_Exercise aim_:
Once the data has been read, restate all of it exactly.

━━━━━ Material for the task ━━━━━

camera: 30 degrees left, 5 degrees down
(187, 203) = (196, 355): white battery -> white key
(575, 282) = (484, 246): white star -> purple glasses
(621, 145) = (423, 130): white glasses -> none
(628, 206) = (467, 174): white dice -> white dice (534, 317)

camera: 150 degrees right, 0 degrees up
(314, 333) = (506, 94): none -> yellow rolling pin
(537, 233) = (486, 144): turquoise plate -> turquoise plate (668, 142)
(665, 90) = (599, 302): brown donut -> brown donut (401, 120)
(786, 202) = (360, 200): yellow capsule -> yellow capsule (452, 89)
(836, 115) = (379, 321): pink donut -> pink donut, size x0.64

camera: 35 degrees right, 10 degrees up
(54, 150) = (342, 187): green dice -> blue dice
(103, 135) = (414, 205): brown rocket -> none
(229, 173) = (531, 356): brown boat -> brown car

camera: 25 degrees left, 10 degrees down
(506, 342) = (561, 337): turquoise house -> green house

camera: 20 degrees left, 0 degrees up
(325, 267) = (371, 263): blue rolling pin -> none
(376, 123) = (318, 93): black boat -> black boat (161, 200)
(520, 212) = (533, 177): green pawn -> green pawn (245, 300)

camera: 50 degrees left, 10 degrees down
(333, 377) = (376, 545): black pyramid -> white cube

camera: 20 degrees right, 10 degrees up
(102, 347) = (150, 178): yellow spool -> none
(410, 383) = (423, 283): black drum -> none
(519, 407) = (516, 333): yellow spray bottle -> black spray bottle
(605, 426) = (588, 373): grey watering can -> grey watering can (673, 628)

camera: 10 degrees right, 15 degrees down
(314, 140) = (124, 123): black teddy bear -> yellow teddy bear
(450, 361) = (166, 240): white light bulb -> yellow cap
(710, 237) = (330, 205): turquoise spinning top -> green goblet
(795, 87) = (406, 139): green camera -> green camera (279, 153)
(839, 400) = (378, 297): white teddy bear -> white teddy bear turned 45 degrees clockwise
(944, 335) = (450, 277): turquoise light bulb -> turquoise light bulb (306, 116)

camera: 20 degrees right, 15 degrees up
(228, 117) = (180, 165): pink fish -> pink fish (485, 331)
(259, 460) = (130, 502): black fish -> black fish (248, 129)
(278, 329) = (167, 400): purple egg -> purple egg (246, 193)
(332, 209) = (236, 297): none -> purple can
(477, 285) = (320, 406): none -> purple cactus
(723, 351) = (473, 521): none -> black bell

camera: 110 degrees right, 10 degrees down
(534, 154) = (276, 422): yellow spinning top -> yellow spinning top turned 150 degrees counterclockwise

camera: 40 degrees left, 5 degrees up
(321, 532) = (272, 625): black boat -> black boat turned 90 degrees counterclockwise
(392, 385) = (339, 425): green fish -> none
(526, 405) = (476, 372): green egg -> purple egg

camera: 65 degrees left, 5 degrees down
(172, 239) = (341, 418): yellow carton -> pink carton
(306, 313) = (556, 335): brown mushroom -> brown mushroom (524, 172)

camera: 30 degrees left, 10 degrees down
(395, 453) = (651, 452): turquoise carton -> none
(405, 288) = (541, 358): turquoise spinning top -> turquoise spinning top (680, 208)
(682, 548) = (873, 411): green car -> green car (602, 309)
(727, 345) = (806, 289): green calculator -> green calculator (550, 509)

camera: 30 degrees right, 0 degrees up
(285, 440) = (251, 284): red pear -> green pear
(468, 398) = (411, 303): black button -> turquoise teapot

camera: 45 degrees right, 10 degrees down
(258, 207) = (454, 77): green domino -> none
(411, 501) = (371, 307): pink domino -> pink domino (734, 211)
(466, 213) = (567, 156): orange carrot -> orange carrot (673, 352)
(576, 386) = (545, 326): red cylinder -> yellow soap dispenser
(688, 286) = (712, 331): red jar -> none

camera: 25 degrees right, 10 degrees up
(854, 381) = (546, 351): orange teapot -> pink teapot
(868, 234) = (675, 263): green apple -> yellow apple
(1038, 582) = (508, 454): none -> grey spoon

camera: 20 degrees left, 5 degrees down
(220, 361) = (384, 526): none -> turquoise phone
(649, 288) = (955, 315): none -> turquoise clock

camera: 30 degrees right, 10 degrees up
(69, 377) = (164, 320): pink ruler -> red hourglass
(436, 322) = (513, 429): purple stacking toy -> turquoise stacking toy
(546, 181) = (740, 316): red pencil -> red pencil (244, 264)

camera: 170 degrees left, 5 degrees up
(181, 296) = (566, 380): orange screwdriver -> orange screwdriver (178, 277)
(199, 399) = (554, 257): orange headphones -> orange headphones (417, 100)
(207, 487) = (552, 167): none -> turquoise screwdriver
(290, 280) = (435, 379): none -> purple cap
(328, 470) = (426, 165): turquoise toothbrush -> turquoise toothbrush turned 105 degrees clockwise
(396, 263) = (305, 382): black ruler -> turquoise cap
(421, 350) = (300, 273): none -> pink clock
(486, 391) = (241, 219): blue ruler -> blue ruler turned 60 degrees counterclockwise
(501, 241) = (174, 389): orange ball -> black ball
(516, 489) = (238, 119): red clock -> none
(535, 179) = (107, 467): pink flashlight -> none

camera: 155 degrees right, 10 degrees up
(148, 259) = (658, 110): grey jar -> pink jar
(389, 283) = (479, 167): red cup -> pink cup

━━━━━

_Response to this task_:
camera: 30 degrees left, 5 degrees down
(187, 203) = (196, 355): white battery -> white key
(575, 282) = (484, 246): white star -> purple glasses
(621, 145) = (423, 130): white glasses -> none
(628, 206) = (467, 174): white dice -> white dice (534, 317)

camera: 150 degrees right, 0 degrees up
(314, 333) = (506, 94): none -> yellow rolling pin
(537, 233) = (486, 144): turquoise plate -> turquoise plate (668, 142)
(665, 90) = (599, 302): brown donut -> brown donut (401, 120)
(786, 202) = (360, 200): yellow capsule -> yellow capsule (452, 89)
(836, 115) = (379, 321): pink donut -> pink donut, size x0.64

camera: 35 degrees right, 10 degrees up
(54, 150) = (342, 187): green dice -> blue dice
(103, 135) = (414, 205): brown rocket -> none
(229, 173) = (531, 356): brown boat -> brown car

camera: 25 degrees left, 10 degrees down
(506, 342) = (561, 337): turquoise house -> green house

camera: 20 degrees left, 0 degrees up
(325, 267) = (371, 263): blue rolling pin -> none
(376, 123) = (318, 93): black boat -> black boat (161, 200)
(520, 212) = (533, 177): green pawn -> green pawn (245, 300)

camera: 50 degrees left, 10 degrees down
(333, 377) = (376, 545): black pyramid -> white cube

camera: 20 degrees right, 10 degrees up
(102, 347) = (150, 178): yellow spool -> none
(410, 383) = (423, 283): black drum -> none
(519, 407) = (516, 333): yellow spray bottle -> black spray bottle
(605, 426) = (588, 373): grey watering can -> grey watering can (673, 628)

camera: 10 degrees right, 15 degrees down
(314, 140) = (124, 123): black teddy bear -> yellow teddy bear
(450, 361) = (166, 240): white light bulb -> yellow cap
(710, 237) = (330, 205): turquoise spinning top -> green goblet
(795, 87) = (406, 139): green camera -> green camera (279, 153)
(839, 400) = (378, 297): white teddy bear -> white teddy bear turned 45 degrees clockwise
(944, 335) = (450, 277): turquoise light bulb -> turquoise light bulb (306, 116)

camera: 20 degrees right, 15 degrees up
(228, 117) = (180, 165): pink fish -> pink fish (485, 331)
(259, 460) = (130, 502): black fish -> black fish (248, 129)
(278, 329) = (167, 400): purple egg -> purple egg (246, 193)
(332, 209) = (236, 297): none -> purple can
(477, 285) = (320, 406): none -> purple cactus
(723, 351) = (473, 521): none -> black bell

camera: 110 degrees right, 10 degrees down
(534, 154) = (276, 422): yellow spinning top -> yellow spinning top turned 150 degrees counterclockwise

camera: 40 degrees left, 5 degrees up
(321, 532) = (272, 625): black boat -> black boat turned 90 degrees counterclockwise
(392, 385) = (339, 425): green fish -> none
(526, 405) = (476, 372): green egg -> purple egg

camera: 65 degrees left, 5 degrees down
(172, 239) = (341, 418): yellow carton -> pink carton
(306, 313) = (556, 335): brown mushroom -> brown mushroom (524, 172)

camera: 30 degrees left, 10 degrees down
(395, 453) = (651, 452): turquoise carton -> none
(405, 288) = (541, 358): turquoise spinning top -> turquoise spinning top (680, 208)
(682, 548) = (873, 411): green car -> green car (602, 309)
(727, 345) = (806, 289): green calculator -> green calculator (550, 509)

camera: 30 degrees right, 0 degrees up
(285, 440) = (251, 284): red pear -> green pear
(468, 398) = (411, 303): black button -> turquoise teapot

camera: 45 degrees right, 10 degrees down
(258, 207) = (454, 77): green domino -> none
(411, 501) = (371, 307): pink domino -> pink domino (734, 211)
(466, 213) = (567, 156): orange carrot -> orange carrot (673, 352)
(576, 386) = (545, 326): red cylinder -> yellow soap dispenser
(688, 286) = (712, 331): red jar -> none

camera: 25 degrees right, 10 degrees up
(854, 381) = (546, 351): orange teapot -> pink teapot
(868, 234) = (675, 263): green apple -> yellow apple
(1038, 582) = (508, 454): none -> grey spoon

camera: 20 degrees left, 5 degrees down
(220, 361) = (384, 526): none -> turquoise phone
(649, 288) = (955, 315): none -> turquoise clock

camera: 30 degrees right, 10 degrees up
(69, 377) = (164, 320): pink ruler -> red hourglass
(436, 322) = (513, 429): purple stacking toy -> turquoise stacking toy
(546, 181) = (740, 316): red pencil -> red pencil (244, 264)

camera: 170 degrees left, 5 degrees up
(181, 296) = (566, 380): orange screwdriver -> orange screwdriver (178, 277)
(199, 399) = (554, 257): orange headphones -> orange headphones (417, 100)
(207, 487) = (552, 167): none -> turquoise screwdriver
(290, 280) = (435, 379): none -> purple cap
(328, 470) = (426, 165): turquoise toothbrush -> turquoise toothbrush turned 105 degrees clockwise
(396, 263) = (305, 382): black ruler -> turquoise cap
(421, 350) = (300, 273): none -> pink clock
(486, 391) = (241, 219): blue ruler -> blue ruler turned 60 degrees counterclockwise
(501, 241) = (174, 389): orange ball -> black ball
(516, 489) = (238, 119): red clock -> none
(535, 179) = (107, 467): pink flashlight -> none

camera: 155 degrees right, 10 degrees up
(148, 259) = (658, 110): grey jar -> pink jar
(389, 283) = (479, 167): red cup -> pink cup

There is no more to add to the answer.